» Task statement: Copy exactly the lines from the start of the data below through the one that carries "R3: 15k (0V, SIG3) -> 15k (SIG3, SIG10)", and only those.

» Input for this task:
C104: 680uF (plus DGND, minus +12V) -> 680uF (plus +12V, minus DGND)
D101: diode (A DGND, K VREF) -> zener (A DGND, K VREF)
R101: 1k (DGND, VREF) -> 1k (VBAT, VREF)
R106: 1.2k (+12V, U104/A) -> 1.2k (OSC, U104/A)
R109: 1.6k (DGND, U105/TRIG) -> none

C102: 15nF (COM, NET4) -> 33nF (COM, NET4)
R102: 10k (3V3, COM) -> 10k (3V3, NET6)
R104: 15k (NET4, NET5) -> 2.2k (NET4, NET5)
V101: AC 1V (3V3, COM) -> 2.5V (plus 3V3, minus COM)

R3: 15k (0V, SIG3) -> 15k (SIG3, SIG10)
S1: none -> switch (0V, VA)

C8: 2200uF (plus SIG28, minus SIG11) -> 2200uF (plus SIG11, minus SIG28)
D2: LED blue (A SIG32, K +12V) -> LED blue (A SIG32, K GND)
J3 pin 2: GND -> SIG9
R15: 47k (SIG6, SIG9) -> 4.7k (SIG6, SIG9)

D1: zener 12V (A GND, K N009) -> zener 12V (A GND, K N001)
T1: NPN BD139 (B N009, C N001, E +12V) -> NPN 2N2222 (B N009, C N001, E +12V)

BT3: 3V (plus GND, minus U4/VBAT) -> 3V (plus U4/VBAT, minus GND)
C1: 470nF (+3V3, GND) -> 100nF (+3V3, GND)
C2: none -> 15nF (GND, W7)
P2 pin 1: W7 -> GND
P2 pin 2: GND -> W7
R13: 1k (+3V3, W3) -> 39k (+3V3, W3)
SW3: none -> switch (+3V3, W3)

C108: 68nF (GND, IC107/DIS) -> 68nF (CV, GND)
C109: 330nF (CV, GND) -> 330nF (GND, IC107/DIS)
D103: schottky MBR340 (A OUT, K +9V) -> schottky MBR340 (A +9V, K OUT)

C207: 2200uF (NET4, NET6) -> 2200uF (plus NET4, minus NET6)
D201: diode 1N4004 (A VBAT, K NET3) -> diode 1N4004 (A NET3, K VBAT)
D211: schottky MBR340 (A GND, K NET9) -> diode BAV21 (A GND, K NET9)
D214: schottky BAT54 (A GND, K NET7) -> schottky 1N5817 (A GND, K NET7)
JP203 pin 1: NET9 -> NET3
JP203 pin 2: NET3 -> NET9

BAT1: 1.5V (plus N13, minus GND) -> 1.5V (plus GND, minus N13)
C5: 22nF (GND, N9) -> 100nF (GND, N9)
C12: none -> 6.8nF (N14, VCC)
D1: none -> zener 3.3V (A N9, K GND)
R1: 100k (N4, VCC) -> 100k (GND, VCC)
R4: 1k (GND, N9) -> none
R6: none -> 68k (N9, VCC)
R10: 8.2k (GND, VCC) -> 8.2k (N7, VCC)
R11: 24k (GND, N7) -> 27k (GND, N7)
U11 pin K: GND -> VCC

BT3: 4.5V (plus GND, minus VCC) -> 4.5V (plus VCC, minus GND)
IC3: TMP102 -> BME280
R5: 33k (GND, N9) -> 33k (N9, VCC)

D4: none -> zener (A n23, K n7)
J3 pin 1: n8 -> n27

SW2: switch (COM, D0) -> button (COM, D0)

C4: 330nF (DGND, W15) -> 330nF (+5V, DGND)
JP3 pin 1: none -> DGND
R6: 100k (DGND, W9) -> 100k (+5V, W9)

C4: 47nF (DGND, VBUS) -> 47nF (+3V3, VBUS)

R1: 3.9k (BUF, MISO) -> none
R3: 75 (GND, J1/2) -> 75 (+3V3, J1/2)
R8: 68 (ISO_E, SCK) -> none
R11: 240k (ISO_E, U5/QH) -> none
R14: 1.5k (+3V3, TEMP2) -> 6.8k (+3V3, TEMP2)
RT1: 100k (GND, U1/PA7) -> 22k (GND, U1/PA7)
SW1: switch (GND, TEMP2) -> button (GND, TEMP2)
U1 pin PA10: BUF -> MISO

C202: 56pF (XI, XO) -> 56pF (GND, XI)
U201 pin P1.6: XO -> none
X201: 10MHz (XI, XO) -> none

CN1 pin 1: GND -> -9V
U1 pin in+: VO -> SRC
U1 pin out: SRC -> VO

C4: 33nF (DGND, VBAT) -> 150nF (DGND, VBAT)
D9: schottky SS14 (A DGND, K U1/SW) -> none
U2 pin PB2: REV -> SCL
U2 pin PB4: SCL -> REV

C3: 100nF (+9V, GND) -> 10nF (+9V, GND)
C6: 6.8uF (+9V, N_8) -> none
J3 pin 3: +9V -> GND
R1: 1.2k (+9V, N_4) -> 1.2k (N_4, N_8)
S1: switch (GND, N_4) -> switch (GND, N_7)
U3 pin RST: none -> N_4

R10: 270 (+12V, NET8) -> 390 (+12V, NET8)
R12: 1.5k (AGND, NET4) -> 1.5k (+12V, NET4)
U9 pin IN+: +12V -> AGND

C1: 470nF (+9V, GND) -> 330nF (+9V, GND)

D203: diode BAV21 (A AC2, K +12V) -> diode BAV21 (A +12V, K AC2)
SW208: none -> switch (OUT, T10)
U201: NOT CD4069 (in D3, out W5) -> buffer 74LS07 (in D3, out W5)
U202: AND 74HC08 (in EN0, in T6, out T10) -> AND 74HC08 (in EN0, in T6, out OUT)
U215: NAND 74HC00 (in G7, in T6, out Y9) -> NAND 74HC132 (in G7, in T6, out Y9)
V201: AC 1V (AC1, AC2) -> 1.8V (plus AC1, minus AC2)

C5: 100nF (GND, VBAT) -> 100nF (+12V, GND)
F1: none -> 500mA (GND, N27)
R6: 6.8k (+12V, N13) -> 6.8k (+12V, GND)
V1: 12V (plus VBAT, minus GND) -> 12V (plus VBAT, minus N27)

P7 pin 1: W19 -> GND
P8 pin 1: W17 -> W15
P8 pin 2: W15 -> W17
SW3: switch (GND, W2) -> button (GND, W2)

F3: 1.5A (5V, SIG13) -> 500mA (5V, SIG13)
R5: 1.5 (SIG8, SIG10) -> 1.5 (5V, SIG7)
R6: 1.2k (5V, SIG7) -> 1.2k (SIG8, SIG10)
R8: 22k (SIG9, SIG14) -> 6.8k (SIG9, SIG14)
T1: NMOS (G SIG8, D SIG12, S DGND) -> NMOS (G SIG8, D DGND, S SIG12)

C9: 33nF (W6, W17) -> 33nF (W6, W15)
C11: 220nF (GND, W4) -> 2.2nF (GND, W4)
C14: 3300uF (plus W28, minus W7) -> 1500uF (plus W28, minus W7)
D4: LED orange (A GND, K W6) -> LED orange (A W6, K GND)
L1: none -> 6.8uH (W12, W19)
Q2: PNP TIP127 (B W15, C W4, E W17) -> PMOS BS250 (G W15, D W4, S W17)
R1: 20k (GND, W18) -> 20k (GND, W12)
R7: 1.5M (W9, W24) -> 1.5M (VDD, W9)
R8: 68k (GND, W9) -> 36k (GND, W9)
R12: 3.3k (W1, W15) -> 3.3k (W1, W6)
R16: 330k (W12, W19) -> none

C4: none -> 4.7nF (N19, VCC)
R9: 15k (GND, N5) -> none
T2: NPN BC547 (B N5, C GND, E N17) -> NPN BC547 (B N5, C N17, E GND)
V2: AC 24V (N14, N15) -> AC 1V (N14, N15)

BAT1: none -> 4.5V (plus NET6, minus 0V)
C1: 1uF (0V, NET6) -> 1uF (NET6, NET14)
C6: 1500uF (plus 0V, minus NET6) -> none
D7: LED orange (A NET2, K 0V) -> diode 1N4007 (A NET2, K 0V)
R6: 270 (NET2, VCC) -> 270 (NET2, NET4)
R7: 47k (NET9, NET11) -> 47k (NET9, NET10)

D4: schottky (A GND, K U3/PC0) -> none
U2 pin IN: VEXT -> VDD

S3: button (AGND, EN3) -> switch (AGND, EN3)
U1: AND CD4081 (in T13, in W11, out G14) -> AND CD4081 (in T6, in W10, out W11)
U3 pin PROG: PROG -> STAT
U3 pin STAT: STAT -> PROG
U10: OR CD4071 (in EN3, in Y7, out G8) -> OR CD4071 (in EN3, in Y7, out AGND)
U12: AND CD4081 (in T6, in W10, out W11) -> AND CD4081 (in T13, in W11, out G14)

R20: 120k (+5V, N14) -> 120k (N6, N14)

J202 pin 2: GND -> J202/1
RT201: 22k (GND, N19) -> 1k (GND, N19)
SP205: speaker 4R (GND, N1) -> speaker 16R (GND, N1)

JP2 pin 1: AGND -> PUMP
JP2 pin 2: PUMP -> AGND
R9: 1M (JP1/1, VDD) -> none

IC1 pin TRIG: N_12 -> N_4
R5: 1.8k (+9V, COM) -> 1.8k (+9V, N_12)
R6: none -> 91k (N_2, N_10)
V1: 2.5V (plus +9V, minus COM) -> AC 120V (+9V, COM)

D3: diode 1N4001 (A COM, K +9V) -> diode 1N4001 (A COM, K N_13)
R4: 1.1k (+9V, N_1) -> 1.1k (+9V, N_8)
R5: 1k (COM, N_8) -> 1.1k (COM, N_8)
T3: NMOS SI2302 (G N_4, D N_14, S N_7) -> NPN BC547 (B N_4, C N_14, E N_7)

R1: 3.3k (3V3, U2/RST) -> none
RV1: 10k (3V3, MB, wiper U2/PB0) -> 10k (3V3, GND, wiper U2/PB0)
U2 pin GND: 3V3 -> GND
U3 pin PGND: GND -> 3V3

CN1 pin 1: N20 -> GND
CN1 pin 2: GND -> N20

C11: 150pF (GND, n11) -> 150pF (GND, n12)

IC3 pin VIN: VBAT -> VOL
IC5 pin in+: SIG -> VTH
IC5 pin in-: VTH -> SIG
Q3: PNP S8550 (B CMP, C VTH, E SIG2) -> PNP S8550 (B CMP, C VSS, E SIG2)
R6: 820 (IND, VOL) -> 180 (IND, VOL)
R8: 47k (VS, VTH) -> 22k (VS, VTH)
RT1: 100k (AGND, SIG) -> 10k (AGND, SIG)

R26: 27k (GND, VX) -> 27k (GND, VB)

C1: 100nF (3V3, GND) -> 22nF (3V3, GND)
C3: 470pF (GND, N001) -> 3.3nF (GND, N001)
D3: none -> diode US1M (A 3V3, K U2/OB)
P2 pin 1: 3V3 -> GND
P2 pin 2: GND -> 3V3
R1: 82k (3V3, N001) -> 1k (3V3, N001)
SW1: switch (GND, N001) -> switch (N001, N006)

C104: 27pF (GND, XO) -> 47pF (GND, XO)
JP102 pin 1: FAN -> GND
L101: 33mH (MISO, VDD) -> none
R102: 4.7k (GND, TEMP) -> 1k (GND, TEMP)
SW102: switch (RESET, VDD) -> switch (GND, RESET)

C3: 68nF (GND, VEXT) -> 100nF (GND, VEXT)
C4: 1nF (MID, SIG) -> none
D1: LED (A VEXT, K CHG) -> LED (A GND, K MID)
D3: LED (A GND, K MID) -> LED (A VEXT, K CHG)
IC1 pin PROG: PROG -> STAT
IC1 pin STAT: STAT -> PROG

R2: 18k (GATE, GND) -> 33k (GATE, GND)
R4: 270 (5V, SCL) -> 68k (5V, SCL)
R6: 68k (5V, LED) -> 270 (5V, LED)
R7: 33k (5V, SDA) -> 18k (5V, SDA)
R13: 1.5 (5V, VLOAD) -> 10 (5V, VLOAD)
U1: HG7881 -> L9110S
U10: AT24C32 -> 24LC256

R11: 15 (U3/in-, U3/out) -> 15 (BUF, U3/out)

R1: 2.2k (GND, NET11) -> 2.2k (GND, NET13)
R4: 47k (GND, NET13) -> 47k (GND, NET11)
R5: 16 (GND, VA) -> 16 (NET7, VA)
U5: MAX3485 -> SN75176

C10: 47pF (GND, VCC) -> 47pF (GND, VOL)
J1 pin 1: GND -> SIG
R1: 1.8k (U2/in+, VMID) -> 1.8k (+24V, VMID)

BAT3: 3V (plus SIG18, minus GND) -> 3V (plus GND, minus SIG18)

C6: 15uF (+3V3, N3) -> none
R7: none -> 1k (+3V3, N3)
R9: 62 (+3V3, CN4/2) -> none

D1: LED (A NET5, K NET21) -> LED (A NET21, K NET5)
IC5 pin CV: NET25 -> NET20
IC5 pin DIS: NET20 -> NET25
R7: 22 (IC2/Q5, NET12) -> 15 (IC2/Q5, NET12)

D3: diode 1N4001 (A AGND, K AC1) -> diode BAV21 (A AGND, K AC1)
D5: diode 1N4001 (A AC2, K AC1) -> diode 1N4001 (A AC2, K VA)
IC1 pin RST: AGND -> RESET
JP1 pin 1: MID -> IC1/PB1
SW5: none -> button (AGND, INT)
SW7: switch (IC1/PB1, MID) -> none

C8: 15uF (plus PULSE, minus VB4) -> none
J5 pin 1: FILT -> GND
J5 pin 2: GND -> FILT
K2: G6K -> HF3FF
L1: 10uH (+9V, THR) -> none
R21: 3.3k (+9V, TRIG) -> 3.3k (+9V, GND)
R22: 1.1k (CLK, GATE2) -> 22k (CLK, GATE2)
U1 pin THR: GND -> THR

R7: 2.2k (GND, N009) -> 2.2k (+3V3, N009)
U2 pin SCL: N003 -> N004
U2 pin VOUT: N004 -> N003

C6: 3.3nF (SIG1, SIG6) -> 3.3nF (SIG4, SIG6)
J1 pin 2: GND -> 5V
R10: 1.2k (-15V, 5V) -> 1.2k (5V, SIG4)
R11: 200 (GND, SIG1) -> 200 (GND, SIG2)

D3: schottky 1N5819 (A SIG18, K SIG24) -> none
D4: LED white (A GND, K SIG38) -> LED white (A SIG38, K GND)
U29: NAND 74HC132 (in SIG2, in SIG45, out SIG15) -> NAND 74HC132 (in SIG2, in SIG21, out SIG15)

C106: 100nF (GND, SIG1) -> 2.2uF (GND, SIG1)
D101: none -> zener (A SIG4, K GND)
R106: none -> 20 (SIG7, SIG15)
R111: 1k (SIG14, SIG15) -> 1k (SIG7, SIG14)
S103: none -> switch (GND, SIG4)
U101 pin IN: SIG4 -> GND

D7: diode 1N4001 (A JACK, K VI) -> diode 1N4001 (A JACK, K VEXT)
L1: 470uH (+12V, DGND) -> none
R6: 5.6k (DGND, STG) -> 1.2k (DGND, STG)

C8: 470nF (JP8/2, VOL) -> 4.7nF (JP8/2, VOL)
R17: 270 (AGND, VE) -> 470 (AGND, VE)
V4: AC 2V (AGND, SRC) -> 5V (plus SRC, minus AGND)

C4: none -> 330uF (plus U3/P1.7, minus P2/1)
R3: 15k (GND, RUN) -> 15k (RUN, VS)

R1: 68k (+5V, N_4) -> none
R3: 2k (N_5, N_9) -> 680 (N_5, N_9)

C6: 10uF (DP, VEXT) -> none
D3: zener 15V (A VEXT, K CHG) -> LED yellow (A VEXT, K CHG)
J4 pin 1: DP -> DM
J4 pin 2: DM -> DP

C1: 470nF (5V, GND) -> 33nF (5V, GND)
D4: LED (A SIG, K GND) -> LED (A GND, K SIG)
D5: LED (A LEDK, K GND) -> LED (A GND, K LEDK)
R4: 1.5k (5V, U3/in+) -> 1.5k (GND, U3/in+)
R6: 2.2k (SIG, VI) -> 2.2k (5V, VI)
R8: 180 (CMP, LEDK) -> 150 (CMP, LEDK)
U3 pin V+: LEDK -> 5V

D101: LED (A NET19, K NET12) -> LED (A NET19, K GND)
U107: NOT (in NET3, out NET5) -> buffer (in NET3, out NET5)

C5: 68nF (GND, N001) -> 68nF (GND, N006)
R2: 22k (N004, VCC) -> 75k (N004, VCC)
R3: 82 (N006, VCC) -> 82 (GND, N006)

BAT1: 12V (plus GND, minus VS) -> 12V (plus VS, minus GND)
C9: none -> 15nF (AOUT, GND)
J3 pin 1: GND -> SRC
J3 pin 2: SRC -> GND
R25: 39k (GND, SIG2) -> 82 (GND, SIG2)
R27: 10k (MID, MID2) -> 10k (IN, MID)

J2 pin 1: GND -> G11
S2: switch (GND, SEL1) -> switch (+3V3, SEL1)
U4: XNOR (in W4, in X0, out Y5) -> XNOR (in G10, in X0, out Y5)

» The answer:
C104: 680uF (plus DGND, minus +12V) -> 680uF (plus +12V, minus DGND)
D101: diode (A DGND, K VREF) -> zener (A DGND, K VREF)
R101: 1k (DGND, VREF) -> 1k (VBAT, VREF)
R106: 1.2k (+12V, U104/A) -> 1.2k (OSC, U104/A)
R109: 1.6k (DGND, U105/TRIG) -> none

C102: 15nF (COM, NET4) -> 33nF (COM, NET4)
R102: 10k (3V3, COM) -> 10k (3V3, NET6)
R104: 15k (NET4, NET5) -> 2.2k (NET4, NET5)
V101: AC 1V (3V3, COM) -> 2.5V (plus 3V3, minus COM)

R3: 15k (0V, SIG3) -> 15k (SIG3, SIG10)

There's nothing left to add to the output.